◆ EXERCISE DIRECTIONS:
Every record below, from first to last: print it exactly as shown.

Items from a data source
- - -

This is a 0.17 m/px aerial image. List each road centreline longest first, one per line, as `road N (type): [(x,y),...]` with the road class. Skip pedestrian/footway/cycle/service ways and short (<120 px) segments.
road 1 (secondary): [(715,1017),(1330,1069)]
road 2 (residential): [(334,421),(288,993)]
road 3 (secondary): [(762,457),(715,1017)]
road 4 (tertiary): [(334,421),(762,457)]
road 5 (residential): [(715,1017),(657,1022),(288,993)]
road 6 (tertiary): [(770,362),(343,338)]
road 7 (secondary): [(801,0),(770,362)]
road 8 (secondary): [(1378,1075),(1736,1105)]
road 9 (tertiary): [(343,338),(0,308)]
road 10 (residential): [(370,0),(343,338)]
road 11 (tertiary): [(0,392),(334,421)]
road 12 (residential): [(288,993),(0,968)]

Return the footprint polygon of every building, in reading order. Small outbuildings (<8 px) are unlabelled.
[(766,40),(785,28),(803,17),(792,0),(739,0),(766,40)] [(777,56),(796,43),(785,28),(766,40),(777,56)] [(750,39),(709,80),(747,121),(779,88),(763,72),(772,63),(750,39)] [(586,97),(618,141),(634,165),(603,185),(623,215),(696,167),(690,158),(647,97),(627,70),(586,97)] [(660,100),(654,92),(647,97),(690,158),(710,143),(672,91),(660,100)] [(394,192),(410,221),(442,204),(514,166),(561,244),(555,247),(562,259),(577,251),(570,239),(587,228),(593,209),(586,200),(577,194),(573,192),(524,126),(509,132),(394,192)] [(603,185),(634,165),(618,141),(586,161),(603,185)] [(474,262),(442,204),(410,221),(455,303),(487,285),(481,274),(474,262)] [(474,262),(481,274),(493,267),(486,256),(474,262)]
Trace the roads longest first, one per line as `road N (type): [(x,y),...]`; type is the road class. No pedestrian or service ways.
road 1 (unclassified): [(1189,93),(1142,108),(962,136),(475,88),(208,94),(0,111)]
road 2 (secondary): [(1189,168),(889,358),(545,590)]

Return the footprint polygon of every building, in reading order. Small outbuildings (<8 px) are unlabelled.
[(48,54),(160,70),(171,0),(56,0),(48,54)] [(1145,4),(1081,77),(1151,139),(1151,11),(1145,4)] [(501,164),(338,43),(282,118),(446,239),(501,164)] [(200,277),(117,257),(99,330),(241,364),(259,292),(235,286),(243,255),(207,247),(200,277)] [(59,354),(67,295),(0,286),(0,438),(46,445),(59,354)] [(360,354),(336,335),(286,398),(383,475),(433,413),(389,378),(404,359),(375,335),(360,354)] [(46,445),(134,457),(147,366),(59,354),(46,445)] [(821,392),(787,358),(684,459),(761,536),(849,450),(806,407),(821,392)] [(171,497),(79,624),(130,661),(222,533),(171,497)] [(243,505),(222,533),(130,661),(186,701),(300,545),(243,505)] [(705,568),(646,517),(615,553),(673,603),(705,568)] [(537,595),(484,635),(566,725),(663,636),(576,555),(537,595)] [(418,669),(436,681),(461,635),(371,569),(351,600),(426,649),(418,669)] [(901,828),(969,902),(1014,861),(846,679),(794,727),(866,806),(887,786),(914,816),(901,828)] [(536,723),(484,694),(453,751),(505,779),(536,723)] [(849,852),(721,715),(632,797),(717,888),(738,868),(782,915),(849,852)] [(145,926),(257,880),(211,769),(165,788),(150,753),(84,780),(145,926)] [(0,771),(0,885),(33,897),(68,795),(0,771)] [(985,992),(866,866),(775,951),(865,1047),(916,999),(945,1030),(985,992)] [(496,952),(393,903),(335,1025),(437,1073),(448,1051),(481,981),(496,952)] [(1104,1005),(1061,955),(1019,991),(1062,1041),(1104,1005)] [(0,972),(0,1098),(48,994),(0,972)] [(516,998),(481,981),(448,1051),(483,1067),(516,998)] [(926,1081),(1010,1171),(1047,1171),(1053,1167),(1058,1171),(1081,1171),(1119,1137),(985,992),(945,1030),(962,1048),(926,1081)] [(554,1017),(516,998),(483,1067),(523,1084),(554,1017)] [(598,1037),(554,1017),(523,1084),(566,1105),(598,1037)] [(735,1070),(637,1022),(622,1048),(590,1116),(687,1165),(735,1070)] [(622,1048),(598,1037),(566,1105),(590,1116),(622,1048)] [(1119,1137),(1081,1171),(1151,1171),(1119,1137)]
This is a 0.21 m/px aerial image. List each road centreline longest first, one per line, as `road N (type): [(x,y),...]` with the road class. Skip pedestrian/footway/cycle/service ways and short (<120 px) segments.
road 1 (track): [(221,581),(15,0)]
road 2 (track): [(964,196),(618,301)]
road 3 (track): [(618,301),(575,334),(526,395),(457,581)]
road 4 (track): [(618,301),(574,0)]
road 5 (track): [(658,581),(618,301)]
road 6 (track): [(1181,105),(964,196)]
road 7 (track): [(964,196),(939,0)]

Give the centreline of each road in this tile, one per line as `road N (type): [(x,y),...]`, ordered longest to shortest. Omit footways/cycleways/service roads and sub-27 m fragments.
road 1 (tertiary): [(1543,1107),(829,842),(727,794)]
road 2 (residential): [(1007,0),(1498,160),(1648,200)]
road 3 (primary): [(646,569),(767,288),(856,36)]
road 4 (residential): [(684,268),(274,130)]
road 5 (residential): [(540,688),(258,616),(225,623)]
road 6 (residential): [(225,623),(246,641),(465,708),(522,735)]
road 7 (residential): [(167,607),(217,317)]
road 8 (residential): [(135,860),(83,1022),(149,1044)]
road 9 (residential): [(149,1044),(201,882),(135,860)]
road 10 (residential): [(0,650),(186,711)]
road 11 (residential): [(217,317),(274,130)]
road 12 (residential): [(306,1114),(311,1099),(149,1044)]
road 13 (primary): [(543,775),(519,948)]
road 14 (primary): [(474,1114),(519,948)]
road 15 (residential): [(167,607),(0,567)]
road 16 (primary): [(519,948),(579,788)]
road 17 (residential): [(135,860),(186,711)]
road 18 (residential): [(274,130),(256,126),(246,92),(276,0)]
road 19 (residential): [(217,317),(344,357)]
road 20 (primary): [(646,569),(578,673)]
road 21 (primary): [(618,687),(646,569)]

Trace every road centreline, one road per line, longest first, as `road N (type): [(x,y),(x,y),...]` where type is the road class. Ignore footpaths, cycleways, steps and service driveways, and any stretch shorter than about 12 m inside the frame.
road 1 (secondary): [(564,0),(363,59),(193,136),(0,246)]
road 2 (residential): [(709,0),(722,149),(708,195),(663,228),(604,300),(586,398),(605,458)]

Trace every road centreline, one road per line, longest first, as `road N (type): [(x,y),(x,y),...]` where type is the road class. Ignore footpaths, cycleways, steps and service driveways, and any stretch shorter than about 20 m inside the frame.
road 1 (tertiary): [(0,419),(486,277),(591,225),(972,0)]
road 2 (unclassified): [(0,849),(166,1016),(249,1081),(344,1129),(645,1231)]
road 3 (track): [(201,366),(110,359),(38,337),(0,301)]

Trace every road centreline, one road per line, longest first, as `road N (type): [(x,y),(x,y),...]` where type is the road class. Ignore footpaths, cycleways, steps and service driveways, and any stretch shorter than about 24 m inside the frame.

- - -

◆ OUTPUT BELOW:
This is a 0.17 m/px aerial image. List each road centreline longest first, one per line, as `road N (type): [(x,y),...]` with the road class. Skip pedestrian/footway/cycle/service ways and short (<120 px) segments.
road 1 (secondary): [(715,1017),(1330,1069)]
road 2 (residential): [(334,421),(288,993)]
road 3 (secondary): [(762,457),(715,1017)]
road 4 (tertiary): [(334,421),(762,457)]
road 5 (residential): [(715,1017),(657,1022),(288,993)]
road 6 (tertiary): [(770,362),(343,338)]
road 7 (secondary): [(801,0),(770,362)]
road 8 (secondary): [(1378,1075),(1736,1105)]
road 9 (tertiary): [(343,338),(0,308)]
road 10 (residential): [(370,0),(343,338)]
road 11 (tertiary): [(0,392),(334,421)]
road 12 (residential): [(288,993),(0,968)]

Return the footprint polygon of every building, in reading order. Small outbuildings (<8 px) are unlabelled.
[(766,40),(785,28),(803,17),(792,0),(739,0),(766,40)] [(777,56),(796,43),(785,28),(766,40),(777,56)] [(750,39),(709,80),(747,121),(779,88),(763,72),(772,63),(750,39)] [(586,97),(618,141),(634,165),(603,185),(623,215),(696,167),(690,158),(647,97),(627,70),(586,97)] [(660,100),(654,92),(647,97),(690,158),(710,143),(672,91),(660,100)] [(394,192),(410,221),(442,204),(514,166),(561,244),(555,247),(562,259),(577,251),(570,239),(587,228),(593,209),(586,200),(577,194),(573,192),(524,126),(509,132),(394,192)] [(603,185),(634,165),(618,141),(586,161),(603,185)] [(474,262),(442,204),(410,221),(455,303),(487,285),(481,274),(474,262)] [(474,262),(481,274),(493,267),(486,256),(474,262)]
Trace the roads longest first, one per line as `road N (type): [(x,y),...]`; type is the road class. No pedestrian or service ways.
road 1 (unclassified): [(1189,93),(1142,108),(962,136),(475,88),(208,94),(0,111)]
road 2 (secondary): [(1189,168),(889,358),(545,590)]

Return the footprint polygon of every building, in reading order. Small outbuildings (<8 px) are unlabelled.
[(48,54),(160,70),(171,0),(56,0),(48,54)] [(1145,4),(1081,77),(1151,139),(1151,11),(1145,4)] [(501,164),(338,43),(282,118),(446,239),(501,164)] [(200,277),(117,257),(99,330),(241,364),(259,292),(235,286),(243,255),(207,247),(200,277)] [(59,354),(67,295),(0,286),(0,438),(46,445),(59,354)] [(360,354),(336,335),(286,398),(383,475),(433,413),(389,378),(404,359),(375,335),(360,354)] [(46,445),(134,457),(147,366),(59,354),(46,445)] [(821,392),(787,358),(684,459),(761,536),(849,450),(806,407),(821,392)] [(171,497),(79,624),(130,661),(222,533),(171,497)] [(243,505),(222,533),(130,661),(186,701),(300,545),(243,505)] [(705,568),(646,517),(615,553),(673,603),(705,568)] [(537,595),(484,635),(566,725),(663,636),(576,555),(537,595)] [(418,669),(436,681),(461,635),(371,569),(351,600),(426,649),(418,669)] [(901,828),(969,902),(1014,861),(846,679),(794,727),(866,806),(887,786),(914,816),(901,828)] [(536,723),(484,694),(453,751),(505,779),(536,723)] [(849,852),(721,715),(632,797),(717,888),(738,868),(782,915),(849,852)] [(145,926),(257,880),(211,769),(165,788),(150,753),(84,780),(145,926)] [(0,771),(0,885),(33,897),(68,795),(0,771)] [(985,992),(866,866),(775,951),(865,1047),(916,999),(945,1030),(985,992)] [(496,952),(393,903),(335,1025),(437,1073),(448,1051),(481,981),(496,952)] [(1104,1005),(1061,955),(1019,991),(1062,1041),(1104,1005)] [(0,972),(0,1098),(48,994),(0,972)] [(516,998),(481,981),(448,1051),(483,1067),(516,998)] [(926,1081),(1010,1171),(1047,1171),(1053,1167),(1058,1171),(1081,1171),(1119,1137),(985,992),(945,1030),(962,1048),(926,1081)] [(554,1017),(516,998),(483,1067),(523,1084),(554,1017)] [(598,1037),(554,1017),(523,1084),(566,1105),(598,1037)] [(735,1070),(637,1022),(622,1048),(590,1116),(687,1165),(735,1070)] [(622,1048),(598,1037),(566,1105),(590,1116),(622,1048)] [(1119,1137),(1081,1171),(1151,1171),(1119,1137)]
This is a 0.21 m/px aerial image. List each road centreline longest first, one per line, as `road N (type): [(x,y),...]` with the road class. Skip pedestrian/footway/cycle/service ways and short (<120 px) segments.
road 1 (track): [(221,581),(15,0)]
road 2 (track): [(964,196),(618,301)]
road 3 (track): [(618,301),(575,334),(526,395),(457,581)]
road 4 (track): [(618,301),(574,0)]
road 5 (track): [(658,581),(618,301)]
road 6 (track): [(1181,105),(964,196)]
road 7 (track): [(964,196),(939,0)]

Give the centreline of each road in this tile, one per line as `road N (type): [(x,y),...]`, ordered longest to shortest. Omit footways/cycleways/service roads and sub-27 m fragments.
road 1 (tertiary): [(1543,1107),(829,842),(727,794)]
road 2 (residential): [(1007,0),(1498,160),(1648,200)]
road 3 (primary): [(646,569),(767,288),(856,36)]
road 4 (residential): [(684,268),(274,130)]
road 5 (residential): [(540,688),(258,616),(225,623)]
road 6 (residential): [(225,623),(246,641),(465,708),(522,735)]
road 7 (residential): [(167,607),(217,317)]
road 8 (residential): [(135,860),(83,1022),(149,1044)]
road 9 (residential): [(149,1044),(201,882),(135,860)]
road 10 (residential): [(0,650),(186,711)]
road 11 (residential): [(217,317),(274,130)]
road 12 (residential): [(306,1114),(311,1099),(149,1044)]
road 13 (primary): [(543,775),(519,948)]
road 14 (primary): [(474,1114),(519,948)]
road 15 (residential): [(167,607),(0,567)]
road 16 (primary): [(519,948),(579,788)]
road 17 (residential): [(135,860),(186,711)]
road 18 (residential): [(274,130),(256,126),(246,92),(276,0)]
road 19 (residential): [(217,317),(344,357)]
road 20 (primary): [(646,569),(578,673)]
road 21 (primary): [(618,687),(646,569)]

Trace every road centreline, one road per line, longest first, as `road N (type): [(x,y),(x,y),...]` where type is the road class. Ignore footpaths, cycleways, steps and service driveways, and any stretch shorter than about 12 m inside the frame.
road 1 (secondary): [(564,0),(363,59),(193,136),(0,246)]
road 2 (residential): [(709,0),(722,149),(708,195),(663,228),(604,300),(586,398),(605,458)]

Trace every road centreline, one road per line, longest first, as `road N (type): [(x,y),(x,y),...]` where type is the road class. Ignore footpaths, cycleways, steps and service driveways, and any stretch shorter than about 20 m inside the frame.
road 1 (tertiary): [(0,419),(486,277),(591,225),(972,0)]
road 2 (unclassified): [(0,849),(166,1016),(249,1081),(344,1129),(645,1231)]
road 3 (track): [(201,366),(110,359),(38,337),(0,301)]

Trace every road centreline, one road per line, longest first, as `road N (type): [(x,y),(x,y),...]` where type is the road class. Ignore footpaths, cycleways, steps and service driveways, and any stretch shorter than about 24 m inside the frame.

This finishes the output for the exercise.